TASK TO COMPLETE: Wherever a picture appears in the listing, leave it out, and copy the rest exactly.

====================

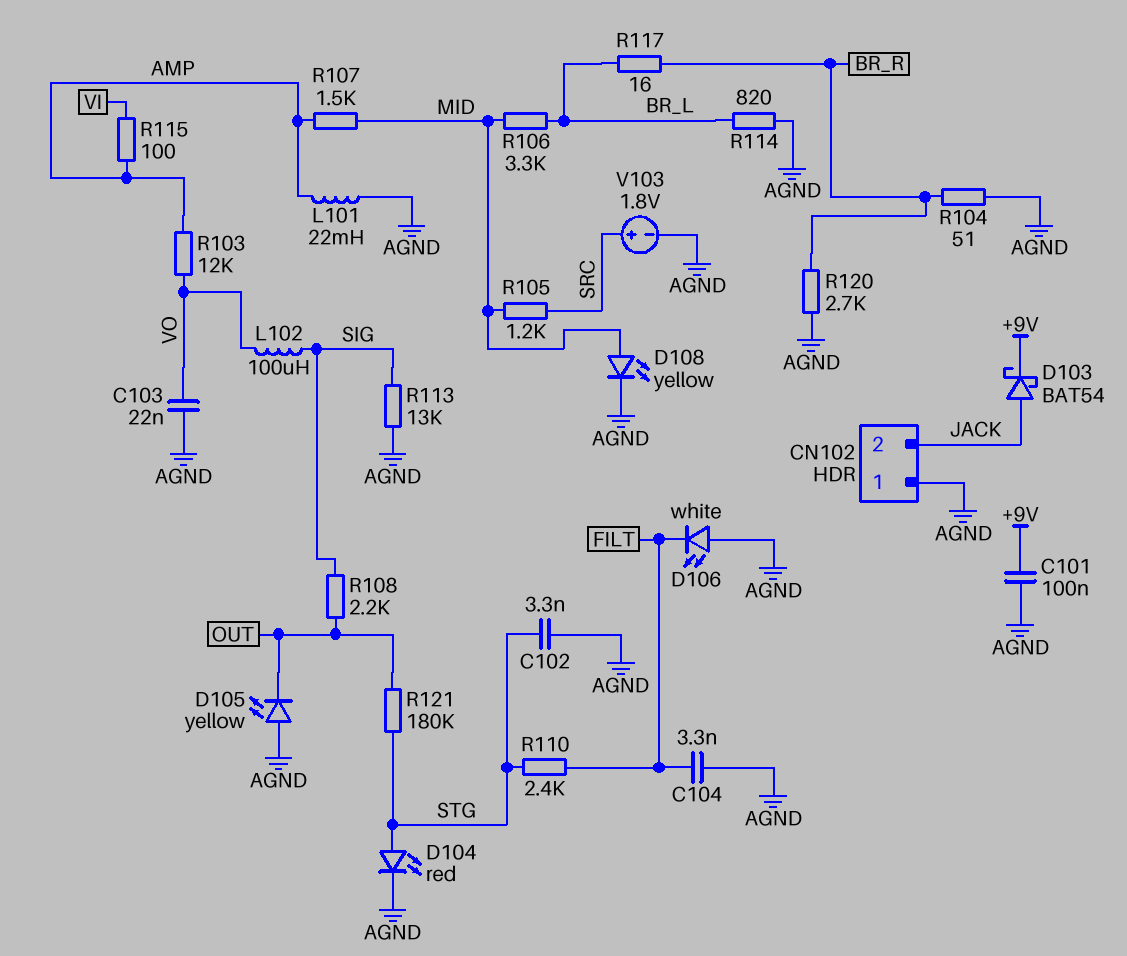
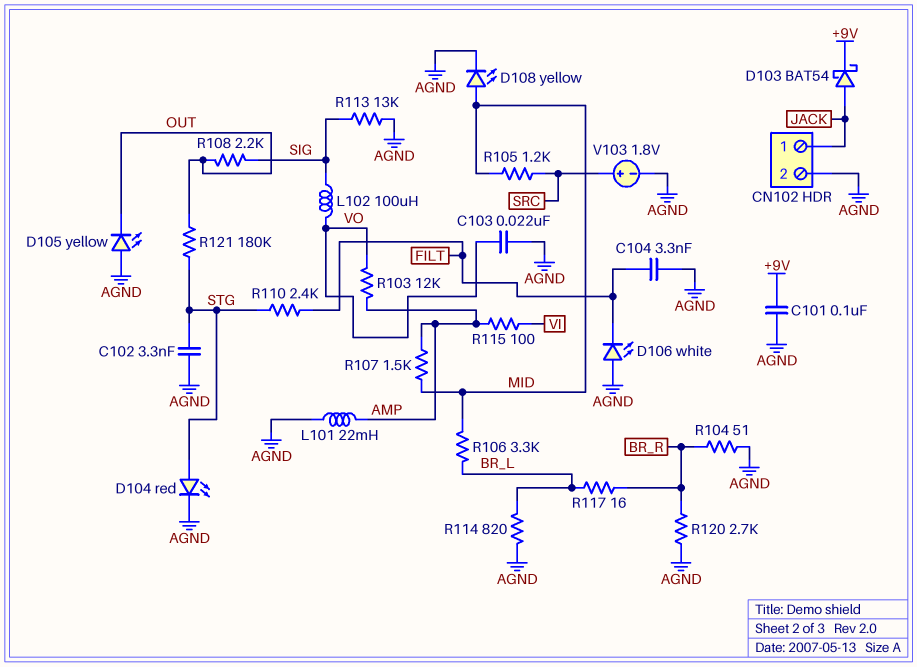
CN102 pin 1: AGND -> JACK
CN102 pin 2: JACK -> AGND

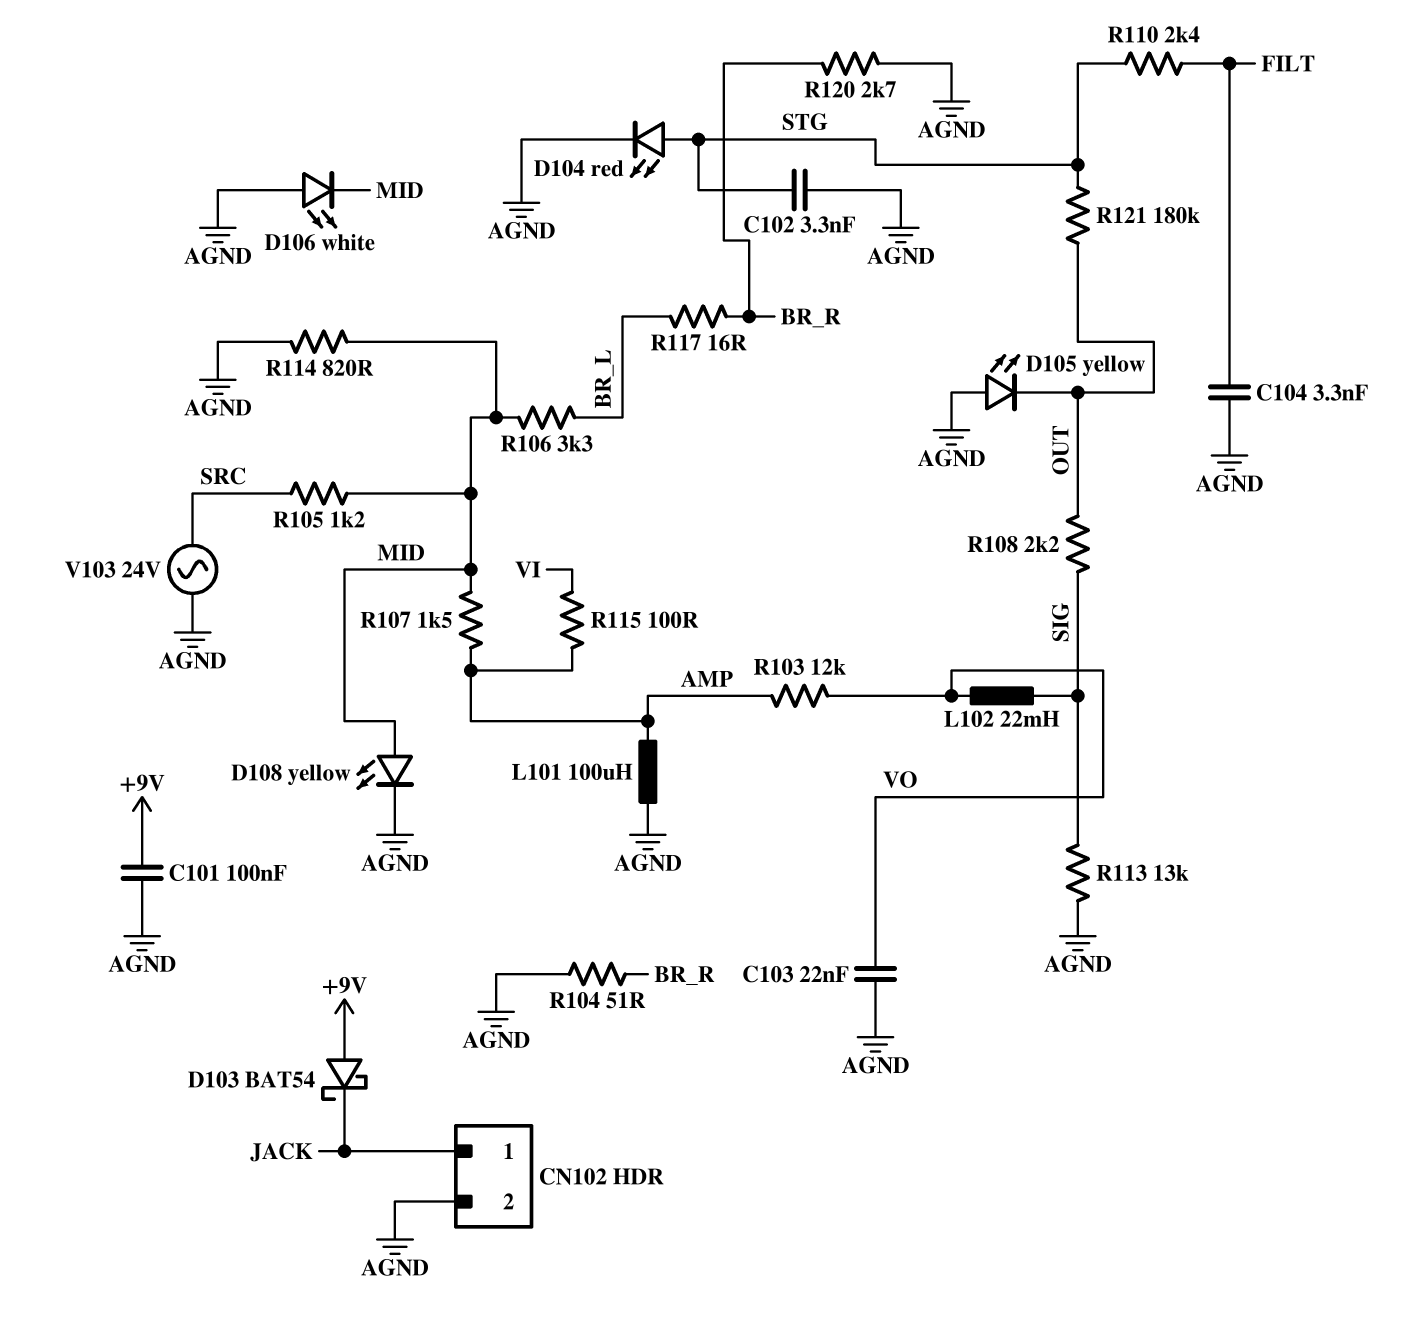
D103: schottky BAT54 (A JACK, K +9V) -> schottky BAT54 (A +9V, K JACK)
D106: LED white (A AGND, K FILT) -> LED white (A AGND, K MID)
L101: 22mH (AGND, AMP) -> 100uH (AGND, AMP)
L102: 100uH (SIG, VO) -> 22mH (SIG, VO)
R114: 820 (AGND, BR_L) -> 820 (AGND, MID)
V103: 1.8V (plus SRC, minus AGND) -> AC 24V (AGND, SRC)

====================

WRITTEN RESPONSE:
CN102 pin 1: AGND -> JACK
CN102 pin 2: JACK -> AGND

D103: schottky BAT54 (A JACK, K +9V) -> schottky BAT54 (A +9V, K JACK)
D106: LED white (A AGND, K FILT) -> LED white (A AGND, K MID)
L101: 22mH (AGND, AMP) -> 100uH (AGND, AMP)
L102: 100uH (SIG, VO) -> 22mH (SIG, VO)
R114: 820 (AGND, BR_L) -> 820 (AGND, MID)
V103: 1.8V (plus SRC, minus AGND) -> AC 24V (AGND, SRC)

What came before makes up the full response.